— Supplied entries —

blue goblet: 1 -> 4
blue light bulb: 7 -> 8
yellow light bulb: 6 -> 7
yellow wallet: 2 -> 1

...

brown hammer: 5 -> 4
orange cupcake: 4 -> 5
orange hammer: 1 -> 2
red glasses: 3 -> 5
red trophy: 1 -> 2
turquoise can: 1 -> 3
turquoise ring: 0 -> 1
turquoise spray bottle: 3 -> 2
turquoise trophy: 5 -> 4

— Exercise prompt —
From the records above, pick out and copy each line holding the word "bulb".

— Answer to this problem —
blue light bulb: 7 -> 8
yellow light bulb: 6 -> 7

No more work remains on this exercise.